**How to complete this task**
From the entries below, copy exactly the lines from the one that contains "HALL2 pin VCC: 3V3 -> GND" through the one that contains "BARO pin VCC: 5V -> 3V3", both included, and only those.

Start of Exercise material

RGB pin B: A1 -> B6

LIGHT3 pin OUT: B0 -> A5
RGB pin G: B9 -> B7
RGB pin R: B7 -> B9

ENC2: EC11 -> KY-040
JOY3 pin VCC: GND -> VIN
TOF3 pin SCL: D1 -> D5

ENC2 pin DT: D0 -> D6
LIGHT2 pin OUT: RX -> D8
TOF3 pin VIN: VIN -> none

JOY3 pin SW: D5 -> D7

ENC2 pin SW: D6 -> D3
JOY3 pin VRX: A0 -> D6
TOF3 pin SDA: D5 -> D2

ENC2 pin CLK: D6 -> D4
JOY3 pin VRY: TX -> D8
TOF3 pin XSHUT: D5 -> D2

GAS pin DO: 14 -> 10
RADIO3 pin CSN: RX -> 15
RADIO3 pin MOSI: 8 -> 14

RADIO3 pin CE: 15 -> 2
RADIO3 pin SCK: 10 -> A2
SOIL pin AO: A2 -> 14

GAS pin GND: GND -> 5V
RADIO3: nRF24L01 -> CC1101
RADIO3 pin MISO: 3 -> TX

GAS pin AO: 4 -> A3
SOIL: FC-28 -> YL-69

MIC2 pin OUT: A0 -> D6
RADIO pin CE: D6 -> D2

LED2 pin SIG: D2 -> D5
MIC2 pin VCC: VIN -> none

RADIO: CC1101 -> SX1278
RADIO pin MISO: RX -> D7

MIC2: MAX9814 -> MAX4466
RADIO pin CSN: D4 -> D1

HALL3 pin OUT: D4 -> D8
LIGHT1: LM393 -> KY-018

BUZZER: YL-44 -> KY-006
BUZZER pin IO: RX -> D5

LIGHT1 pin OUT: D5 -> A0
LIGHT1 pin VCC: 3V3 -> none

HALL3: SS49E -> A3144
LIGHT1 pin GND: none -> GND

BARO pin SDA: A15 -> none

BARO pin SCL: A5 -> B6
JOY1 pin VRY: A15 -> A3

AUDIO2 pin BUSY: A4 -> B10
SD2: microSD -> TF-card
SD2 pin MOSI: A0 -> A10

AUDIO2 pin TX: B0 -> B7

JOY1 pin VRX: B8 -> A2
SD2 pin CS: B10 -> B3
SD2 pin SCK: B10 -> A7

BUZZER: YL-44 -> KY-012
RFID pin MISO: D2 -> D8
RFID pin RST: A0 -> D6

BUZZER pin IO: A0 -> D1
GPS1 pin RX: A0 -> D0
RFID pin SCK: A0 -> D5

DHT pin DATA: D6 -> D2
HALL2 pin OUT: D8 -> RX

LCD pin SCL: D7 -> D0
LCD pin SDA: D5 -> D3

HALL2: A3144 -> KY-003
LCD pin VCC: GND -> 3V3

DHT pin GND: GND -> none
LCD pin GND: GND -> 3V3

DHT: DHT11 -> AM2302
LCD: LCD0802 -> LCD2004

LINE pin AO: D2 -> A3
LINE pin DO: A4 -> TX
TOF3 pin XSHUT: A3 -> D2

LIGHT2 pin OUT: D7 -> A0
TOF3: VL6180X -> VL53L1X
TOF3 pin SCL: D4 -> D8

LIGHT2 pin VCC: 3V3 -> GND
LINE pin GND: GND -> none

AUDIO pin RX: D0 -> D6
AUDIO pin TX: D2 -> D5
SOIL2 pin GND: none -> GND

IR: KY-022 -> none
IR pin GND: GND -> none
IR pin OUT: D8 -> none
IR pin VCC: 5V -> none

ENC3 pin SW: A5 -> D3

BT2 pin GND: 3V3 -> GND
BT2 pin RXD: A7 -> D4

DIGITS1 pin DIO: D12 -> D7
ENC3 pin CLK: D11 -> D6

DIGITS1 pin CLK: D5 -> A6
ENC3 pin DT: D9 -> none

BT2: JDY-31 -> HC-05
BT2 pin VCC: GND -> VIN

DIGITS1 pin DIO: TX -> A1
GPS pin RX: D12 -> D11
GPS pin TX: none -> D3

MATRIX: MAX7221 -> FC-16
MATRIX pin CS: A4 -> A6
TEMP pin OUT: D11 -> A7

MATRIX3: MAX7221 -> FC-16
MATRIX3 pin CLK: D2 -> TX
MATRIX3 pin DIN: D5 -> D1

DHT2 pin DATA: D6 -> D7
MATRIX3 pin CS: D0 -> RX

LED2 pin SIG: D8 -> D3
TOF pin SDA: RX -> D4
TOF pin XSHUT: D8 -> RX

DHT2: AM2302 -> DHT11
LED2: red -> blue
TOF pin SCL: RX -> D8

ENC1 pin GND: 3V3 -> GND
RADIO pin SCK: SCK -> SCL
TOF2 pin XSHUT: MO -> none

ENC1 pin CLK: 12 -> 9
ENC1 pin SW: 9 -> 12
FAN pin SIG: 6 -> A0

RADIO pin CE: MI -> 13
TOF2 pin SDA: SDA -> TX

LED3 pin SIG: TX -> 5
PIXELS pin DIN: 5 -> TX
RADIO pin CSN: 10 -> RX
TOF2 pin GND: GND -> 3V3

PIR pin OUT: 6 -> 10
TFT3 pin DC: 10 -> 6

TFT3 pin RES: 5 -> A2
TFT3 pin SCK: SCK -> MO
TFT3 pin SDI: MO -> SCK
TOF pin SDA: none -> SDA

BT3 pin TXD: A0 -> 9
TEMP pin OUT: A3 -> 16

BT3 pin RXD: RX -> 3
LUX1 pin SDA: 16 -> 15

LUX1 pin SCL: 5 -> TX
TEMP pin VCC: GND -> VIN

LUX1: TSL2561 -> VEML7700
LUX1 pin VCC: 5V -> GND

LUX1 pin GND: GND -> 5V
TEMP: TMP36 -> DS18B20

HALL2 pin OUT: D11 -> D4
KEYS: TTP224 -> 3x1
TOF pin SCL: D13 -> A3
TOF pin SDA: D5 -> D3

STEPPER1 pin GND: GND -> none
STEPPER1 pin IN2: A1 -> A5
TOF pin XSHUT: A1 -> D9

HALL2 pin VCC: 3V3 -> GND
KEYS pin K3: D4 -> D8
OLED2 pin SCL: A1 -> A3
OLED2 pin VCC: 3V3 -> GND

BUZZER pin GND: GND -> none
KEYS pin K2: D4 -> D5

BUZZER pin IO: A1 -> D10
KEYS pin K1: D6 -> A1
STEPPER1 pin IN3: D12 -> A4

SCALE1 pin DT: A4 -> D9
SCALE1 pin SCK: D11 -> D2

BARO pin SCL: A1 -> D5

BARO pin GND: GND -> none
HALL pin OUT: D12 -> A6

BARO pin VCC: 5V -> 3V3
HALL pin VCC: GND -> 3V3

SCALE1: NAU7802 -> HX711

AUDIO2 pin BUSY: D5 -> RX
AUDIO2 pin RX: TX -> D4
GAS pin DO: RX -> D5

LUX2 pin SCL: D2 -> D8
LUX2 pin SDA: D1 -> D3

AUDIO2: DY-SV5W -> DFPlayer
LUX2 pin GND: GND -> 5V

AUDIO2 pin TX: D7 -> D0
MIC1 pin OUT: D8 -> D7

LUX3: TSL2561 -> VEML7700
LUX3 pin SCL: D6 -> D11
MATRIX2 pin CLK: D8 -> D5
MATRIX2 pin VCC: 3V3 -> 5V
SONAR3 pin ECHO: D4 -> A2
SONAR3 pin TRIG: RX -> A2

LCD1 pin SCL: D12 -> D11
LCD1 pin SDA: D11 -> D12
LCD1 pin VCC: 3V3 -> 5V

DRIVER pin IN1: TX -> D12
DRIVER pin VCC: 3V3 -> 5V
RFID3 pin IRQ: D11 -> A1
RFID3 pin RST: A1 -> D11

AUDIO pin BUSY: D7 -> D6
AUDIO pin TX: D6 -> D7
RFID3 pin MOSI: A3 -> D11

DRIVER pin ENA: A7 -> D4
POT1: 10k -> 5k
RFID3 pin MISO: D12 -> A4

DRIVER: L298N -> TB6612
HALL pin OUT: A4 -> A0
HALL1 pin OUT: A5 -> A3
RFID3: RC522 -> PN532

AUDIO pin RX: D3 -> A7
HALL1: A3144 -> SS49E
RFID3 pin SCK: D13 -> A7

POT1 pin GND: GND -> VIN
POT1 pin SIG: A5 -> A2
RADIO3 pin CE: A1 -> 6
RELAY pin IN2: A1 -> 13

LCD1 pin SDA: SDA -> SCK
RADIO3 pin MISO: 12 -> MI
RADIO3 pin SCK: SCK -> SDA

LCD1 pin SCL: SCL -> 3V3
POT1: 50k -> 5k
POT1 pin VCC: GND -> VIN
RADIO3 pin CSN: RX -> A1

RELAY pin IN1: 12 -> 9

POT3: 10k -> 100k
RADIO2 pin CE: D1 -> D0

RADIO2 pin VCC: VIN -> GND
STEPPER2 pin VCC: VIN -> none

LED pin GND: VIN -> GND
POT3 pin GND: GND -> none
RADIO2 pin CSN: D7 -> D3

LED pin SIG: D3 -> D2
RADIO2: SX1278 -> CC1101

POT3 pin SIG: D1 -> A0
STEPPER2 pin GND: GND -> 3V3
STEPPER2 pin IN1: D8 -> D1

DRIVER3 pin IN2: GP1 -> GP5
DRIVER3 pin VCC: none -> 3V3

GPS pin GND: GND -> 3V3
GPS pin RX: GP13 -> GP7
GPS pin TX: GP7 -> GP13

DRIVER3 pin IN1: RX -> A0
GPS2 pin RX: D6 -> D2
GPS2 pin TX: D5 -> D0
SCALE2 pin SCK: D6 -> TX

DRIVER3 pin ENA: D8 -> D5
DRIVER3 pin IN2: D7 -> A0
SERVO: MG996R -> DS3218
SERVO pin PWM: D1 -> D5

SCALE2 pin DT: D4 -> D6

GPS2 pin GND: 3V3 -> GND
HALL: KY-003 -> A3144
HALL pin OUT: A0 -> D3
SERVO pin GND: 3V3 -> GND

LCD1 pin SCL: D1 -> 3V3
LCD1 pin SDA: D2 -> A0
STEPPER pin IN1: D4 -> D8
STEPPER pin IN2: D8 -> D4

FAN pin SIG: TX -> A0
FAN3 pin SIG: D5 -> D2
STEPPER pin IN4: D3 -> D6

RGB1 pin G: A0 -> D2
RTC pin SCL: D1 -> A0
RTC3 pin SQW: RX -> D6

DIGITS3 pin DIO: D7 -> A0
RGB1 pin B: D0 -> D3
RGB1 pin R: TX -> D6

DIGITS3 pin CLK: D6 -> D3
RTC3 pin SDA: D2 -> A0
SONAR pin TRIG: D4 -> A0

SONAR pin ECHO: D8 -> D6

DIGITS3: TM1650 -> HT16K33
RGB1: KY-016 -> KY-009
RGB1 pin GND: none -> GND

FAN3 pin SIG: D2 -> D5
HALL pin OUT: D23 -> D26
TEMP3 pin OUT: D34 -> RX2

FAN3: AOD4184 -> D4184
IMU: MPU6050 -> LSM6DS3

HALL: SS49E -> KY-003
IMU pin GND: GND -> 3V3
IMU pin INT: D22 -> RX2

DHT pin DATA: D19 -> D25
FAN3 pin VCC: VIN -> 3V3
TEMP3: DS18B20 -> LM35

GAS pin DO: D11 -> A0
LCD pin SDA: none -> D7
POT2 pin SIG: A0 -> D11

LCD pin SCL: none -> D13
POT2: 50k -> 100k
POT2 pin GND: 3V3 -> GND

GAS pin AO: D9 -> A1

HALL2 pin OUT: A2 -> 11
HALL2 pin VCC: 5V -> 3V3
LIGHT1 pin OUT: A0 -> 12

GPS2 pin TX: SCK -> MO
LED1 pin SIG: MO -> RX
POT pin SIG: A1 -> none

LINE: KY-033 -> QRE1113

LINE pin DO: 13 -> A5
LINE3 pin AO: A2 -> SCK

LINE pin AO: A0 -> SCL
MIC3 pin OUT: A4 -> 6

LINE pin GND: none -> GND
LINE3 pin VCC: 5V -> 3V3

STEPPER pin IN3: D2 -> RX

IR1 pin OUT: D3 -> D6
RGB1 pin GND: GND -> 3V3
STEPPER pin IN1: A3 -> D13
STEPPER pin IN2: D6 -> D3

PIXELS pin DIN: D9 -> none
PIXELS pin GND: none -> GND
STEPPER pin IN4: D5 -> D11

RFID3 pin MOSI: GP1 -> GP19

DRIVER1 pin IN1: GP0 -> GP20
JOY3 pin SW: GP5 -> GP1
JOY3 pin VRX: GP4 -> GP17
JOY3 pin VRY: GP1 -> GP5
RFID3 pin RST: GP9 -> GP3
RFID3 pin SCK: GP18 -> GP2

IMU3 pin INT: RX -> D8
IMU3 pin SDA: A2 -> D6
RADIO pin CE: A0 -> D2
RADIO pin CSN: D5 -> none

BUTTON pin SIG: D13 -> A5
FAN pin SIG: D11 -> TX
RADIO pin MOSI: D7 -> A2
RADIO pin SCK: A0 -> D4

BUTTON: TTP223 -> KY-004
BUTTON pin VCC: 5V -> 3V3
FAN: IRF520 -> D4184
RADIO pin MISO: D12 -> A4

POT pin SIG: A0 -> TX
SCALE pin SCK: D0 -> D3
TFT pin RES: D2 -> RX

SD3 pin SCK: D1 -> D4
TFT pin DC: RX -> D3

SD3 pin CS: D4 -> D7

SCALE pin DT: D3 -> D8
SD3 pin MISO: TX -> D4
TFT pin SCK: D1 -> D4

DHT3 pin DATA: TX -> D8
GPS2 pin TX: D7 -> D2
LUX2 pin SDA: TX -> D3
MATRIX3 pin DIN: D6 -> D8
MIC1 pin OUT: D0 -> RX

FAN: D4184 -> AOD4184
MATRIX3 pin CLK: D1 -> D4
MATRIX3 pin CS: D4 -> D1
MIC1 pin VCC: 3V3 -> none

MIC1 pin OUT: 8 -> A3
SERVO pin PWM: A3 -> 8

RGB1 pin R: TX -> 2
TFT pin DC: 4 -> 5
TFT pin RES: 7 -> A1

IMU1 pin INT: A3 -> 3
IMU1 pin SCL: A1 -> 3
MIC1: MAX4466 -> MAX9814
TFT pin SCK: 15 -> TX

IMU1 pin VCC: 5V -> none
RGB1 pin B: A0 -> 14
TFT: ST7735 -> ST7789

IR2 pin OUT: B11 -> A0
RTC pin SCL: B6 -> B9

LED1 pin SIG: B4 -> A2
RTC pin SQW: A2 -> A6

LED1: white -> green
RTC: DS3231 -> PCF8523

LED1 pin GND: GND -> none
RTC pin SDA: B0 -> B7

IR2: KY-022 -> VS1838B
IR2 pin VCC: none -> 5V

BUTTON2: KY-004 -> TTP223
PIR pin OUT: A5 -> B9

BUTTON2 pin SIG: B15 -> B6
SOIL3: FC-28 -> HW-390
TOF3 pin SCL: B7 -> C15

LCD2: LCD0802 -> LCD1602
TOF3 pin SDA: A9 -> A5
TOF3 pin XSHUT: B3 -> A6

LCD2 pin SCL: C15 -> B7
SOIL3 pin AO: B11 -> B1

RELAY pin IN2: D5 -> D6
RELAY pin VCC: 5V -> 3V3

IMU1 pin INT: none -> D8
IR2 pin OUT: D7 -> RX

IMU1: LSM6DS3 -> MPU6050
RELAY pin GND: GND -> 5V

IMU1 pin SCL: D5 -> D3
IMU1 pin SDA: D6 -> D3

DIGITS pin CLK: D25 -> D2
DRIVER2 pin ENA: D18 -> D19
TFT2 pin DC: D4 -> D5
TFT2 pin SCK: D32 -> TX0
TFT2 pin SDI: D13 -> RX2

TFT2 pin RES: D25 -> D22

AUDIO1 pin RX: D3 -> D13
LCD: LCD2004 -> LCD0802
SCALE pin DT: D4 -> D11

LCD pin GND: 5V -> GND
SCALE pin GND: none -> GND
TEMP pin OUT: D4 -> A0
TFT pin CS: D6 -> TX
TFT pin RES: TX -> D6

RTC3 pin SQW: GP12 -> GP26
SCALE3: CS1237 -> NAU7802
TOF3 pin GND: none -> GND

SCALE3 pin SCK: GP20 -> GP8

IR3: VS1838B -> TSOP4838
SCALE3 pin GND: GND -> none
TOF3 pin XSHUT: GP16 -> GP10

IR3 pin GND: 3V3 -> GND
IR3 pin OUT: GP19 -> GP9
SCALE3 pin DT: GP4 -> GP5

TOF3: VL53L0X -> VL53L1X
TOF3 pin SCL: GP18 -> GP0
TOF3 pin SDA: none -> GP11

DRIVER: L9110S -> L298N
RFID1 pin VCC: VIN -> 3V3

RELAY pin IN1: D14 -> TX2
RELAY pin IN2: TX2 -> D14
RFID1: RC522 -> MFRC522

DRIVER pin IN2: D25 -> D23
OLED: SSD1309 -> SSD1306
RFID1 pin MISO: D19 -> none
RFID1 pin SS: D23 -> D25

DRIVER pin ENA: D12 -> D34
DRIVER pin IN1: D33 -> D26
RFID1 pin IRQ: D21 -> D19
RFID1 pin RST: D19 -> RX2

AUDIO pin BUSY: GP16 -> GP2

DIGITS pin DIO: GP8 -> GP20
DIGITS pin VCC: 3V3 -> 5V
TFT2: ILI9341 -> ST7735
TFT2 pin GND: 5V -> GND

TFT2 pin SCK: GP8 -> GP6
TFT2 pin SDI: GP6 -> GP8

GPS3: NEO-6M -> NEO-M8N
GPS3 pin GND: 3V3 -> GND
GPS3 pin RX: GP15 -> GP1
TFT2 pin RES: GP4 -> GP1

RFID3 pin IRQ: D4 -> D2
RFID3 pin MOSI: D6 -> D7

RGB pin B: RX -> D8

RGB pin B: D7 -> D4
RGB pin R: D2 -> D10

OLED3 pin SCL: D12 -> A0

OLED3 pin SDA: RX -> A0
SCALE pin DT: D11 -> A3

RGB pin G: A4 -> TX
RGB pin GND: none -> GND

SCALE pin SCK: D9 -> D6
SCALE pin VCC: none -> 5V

End of Exercise material

**Finished task**
HALL2 pin VCC: 3V3 -> GND
KEYS pin K3: D4 -> D8
OLED2 pin SCL: A1 -> A3
OLED2 pin VCC: 3V3 -> GND

BUZZER pin GND: GND -> none
KEYS pin K2: D4 -> D5

BUZZER pin IO: A1 -> D10
KEYS pin K1: D6 -> A1
STEPPER1 pin IN3: D12 -> A4

SCALE1 pin DT: A4 -> D9
SCALE1 pin SCK: D11 -> D2

BARO pin SCL: A1 -> D5

BARO pin GND: GND -> none
HALL pin OUT: D12 -> A6

BARO pin VCC: 5V -> 3V3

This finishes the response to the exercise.